### [Image comparison data]
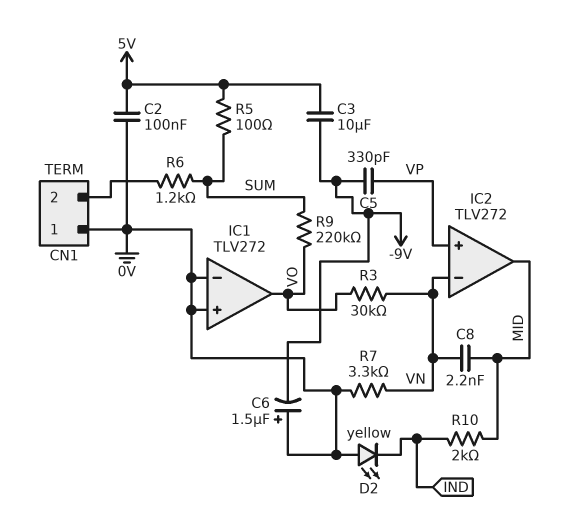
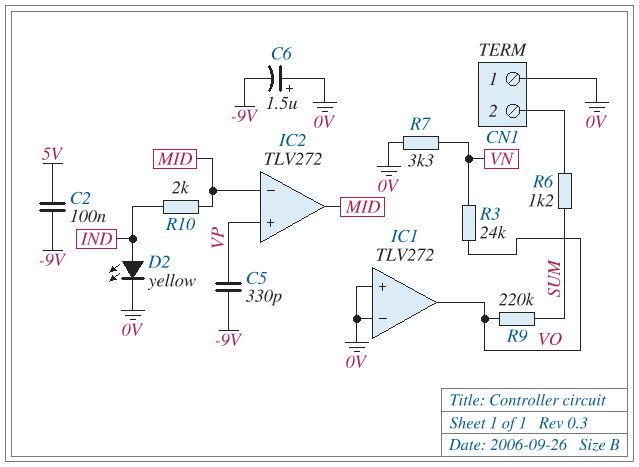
C2: 100nF (0V, 5V) -> 100nF (-9V, 5V)
C3: 10uF (-9V, 5V) -> none
C8: 2.2nF (MID, VN) -> none
D2: LED yellow (A 0V, K IND) -> LED yellow (A IND, K 0V)
IC2 pin in-: VN -> MID
R3: 30k (VN, VO) -> 24k (VN, VO)
R5: 100 (5V, SUM) -> none

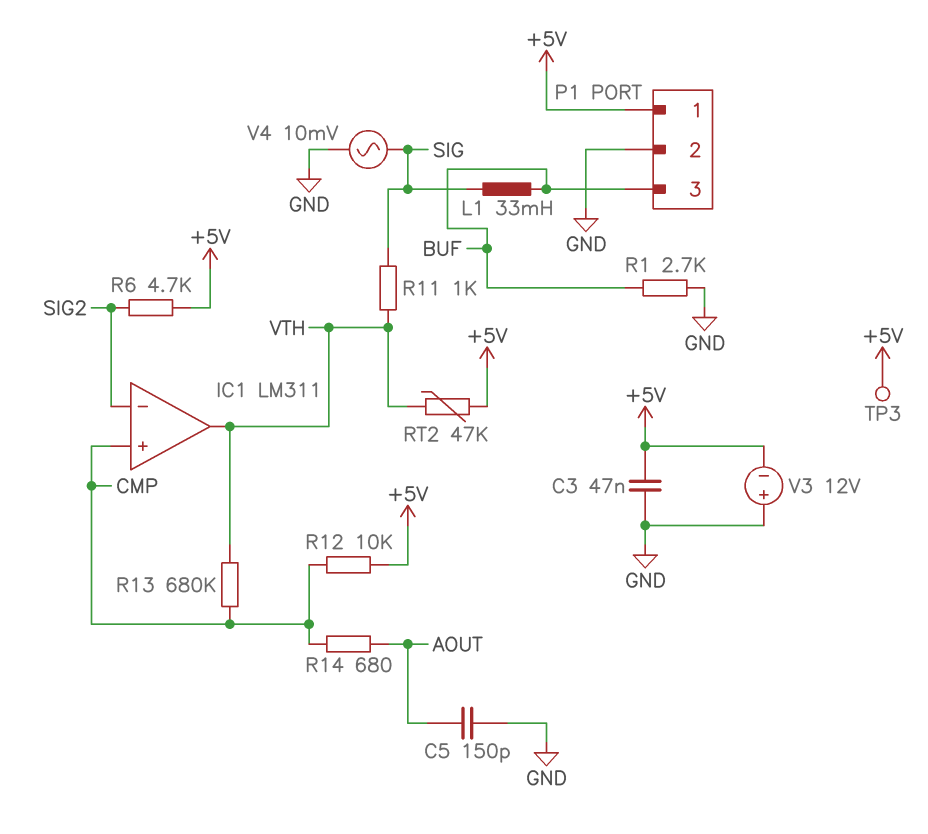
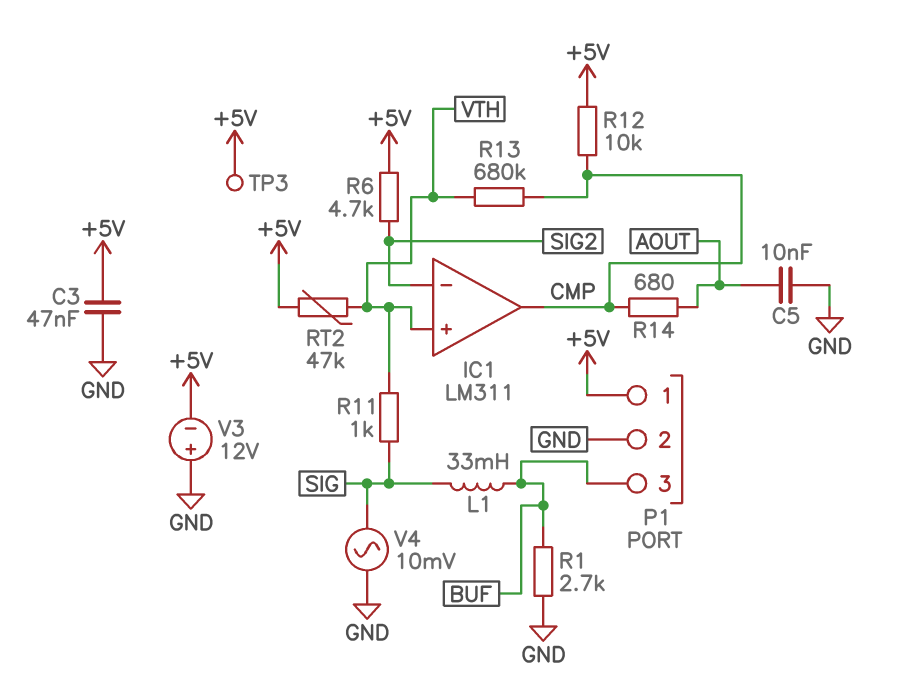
C5: 150pF (AOUT, GND) -> 10nF (AOUT, GND)
IC1 pin in+: CMP -> VTH
IC1 pin out: VTH -> CMP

### [WHAT YOU HAVE TO DO]
If a line in the entries contains the word "none", copy that line out.

### [EXERCISE ANSWER]
C3: 10uF (-9V, 5V) -> none
C8: 2.2nF (MID, VN) -> none
R5: 100 (5V, SUM) -> none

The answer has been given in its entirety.